Task description - Output a faithful copy of the entries, every picture removed.

Data -

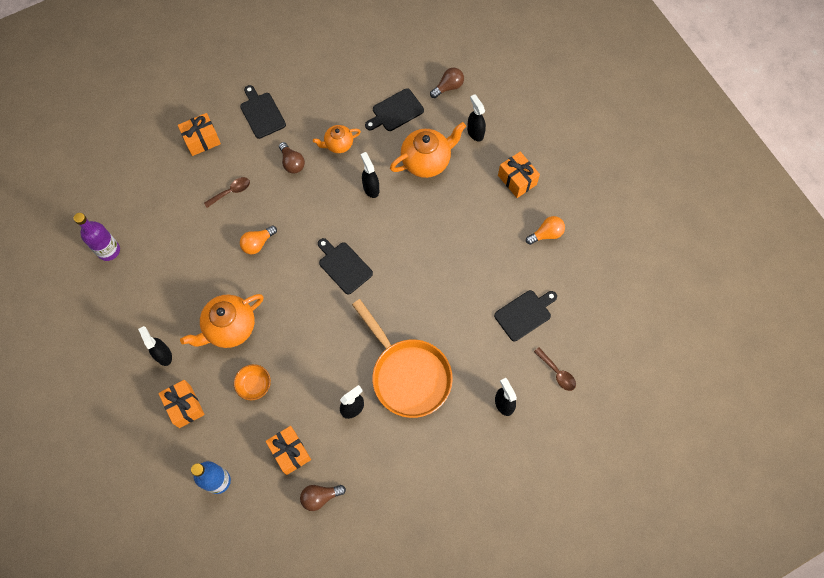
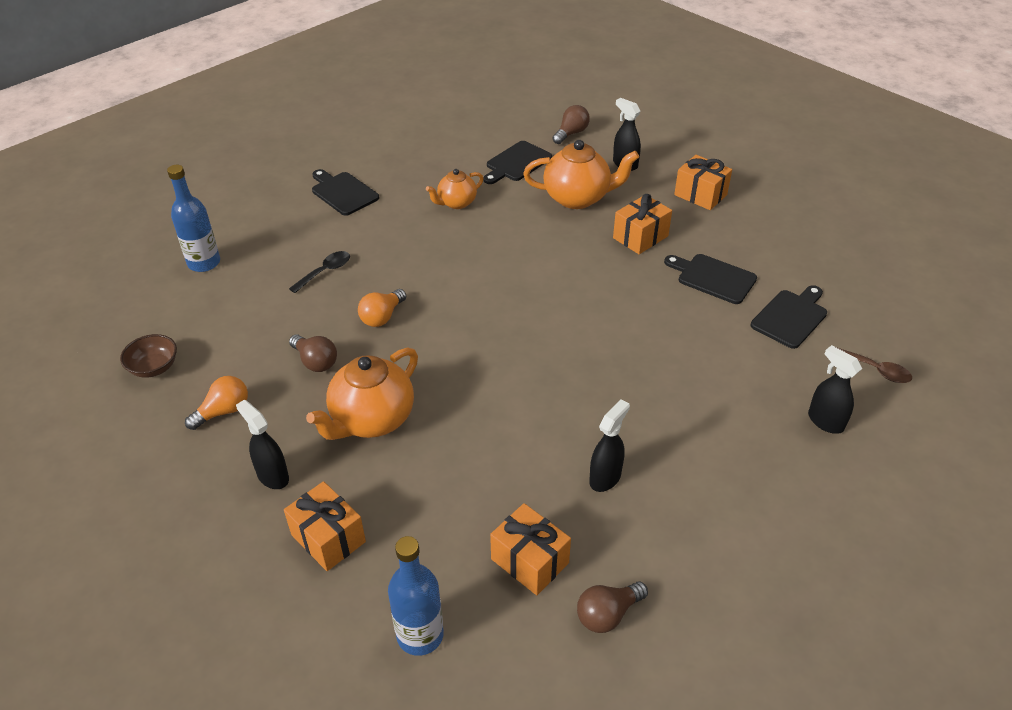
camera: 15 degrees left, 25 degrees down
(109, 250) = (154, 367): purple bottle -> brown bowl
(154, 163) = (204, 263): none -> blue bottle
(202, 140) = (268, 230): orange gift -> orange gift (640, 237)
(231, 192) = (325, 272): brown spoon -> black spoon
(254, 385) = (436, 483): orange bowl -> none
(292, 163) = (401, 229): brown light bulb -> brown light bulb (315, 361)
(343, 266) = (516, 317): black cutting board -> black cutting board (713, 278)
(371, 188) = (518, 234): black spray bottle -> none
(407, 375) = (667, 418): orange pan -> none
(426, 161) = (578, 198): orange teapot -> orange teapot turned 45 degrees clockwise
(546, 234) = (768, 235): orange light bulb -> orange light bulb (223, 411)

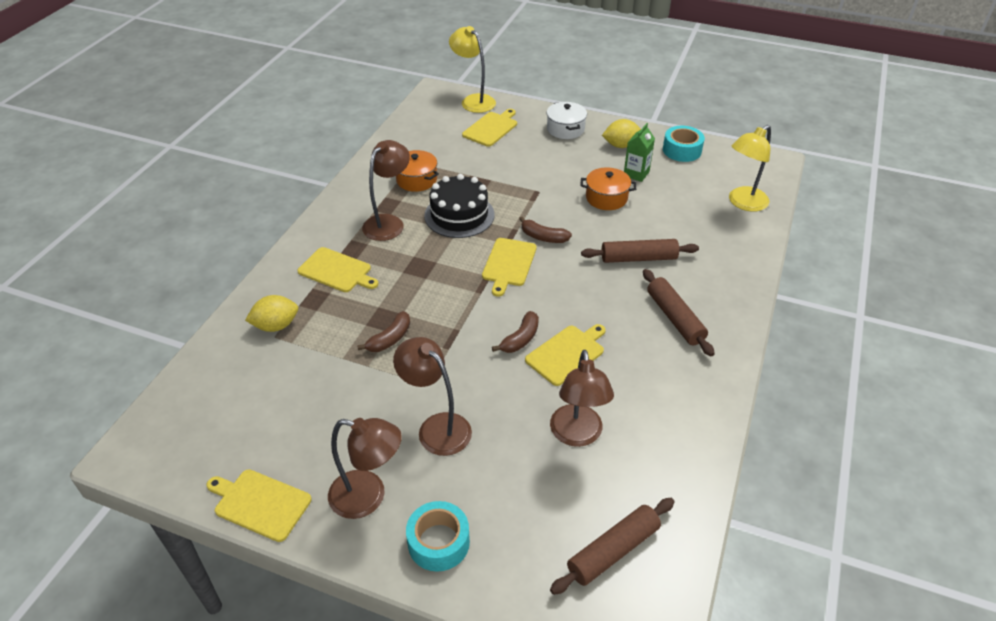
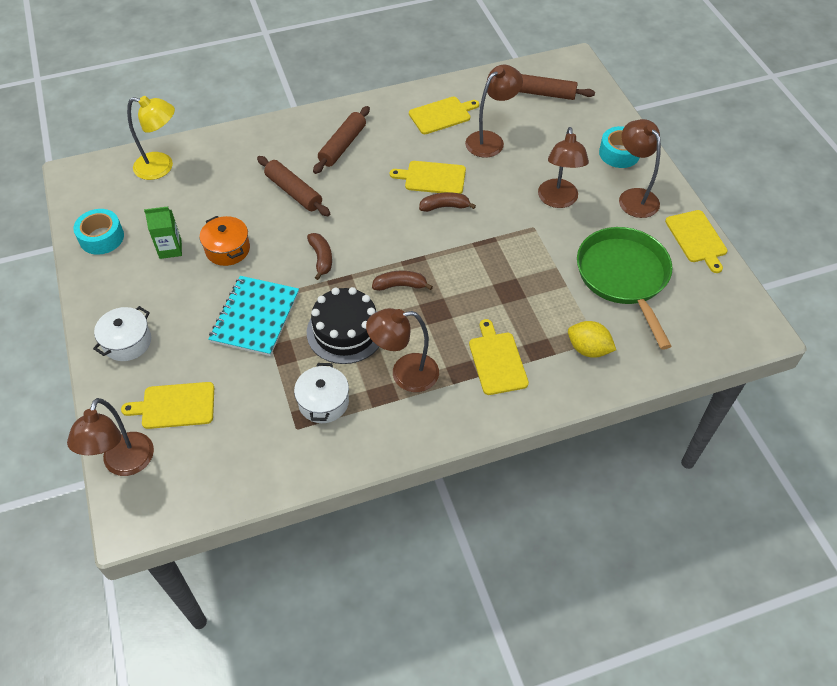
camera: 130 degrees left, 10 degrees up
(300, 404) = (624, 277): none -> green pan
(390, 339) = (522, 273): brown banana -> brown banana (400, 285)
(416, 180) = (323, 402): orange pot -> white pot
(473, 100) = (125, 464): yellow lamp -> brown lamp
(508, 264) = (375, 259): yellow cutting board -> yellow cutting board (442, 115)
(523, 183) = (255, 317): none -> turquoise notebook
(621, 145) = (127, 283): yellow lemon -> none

Output -
camera: 15 degrees left, 25 degrees down
(109, 250) = (154, 367): purple bottle -> brown bowl
(154, 163) = (204, 263): none -> blue bottle
(202, 140) = (268, 230): orange gift -> orange gift (640, 237)
(231, 192) = (325, 272): brown spoon -> black spoon
(254, 385) = (436, 483): orange bowl -> none
(292, 163) = (401, 229): brown light bulb -> brown light bulb (315, 361)
(343, 266) = (516, 317): black cutting board -> black cutting board (713, 278)
(371, 188) = (518, 234): black spray bottle -> none
(407, 375) = (667, 418): orange pan -> none
(426, 161) = (578, 198): orange teapot -> orange teapot turned 45 degrees clockwise
(546, 234) = (768, 235): orange light bulb -> orange light bulb (223, 411)

camera: 130 degrees left, 10 degrees up
(300, 404) = (624, 277): none -> green pan
(390, 339) = (522, 273): brown banana -> brown banana (400, 285)
(416, 180) = (323, 402): orange pot -> white pot
(473, 100) = (125, 464): yellow lamp -> brown lamp
(508, 264) = (375, 259): yellow cutting board -> yellow cutting board (442, 115)
(523, 183) = (255, 317): none -> turquoise notebook
(621, 145) = (127, 283): yellow lemon -> none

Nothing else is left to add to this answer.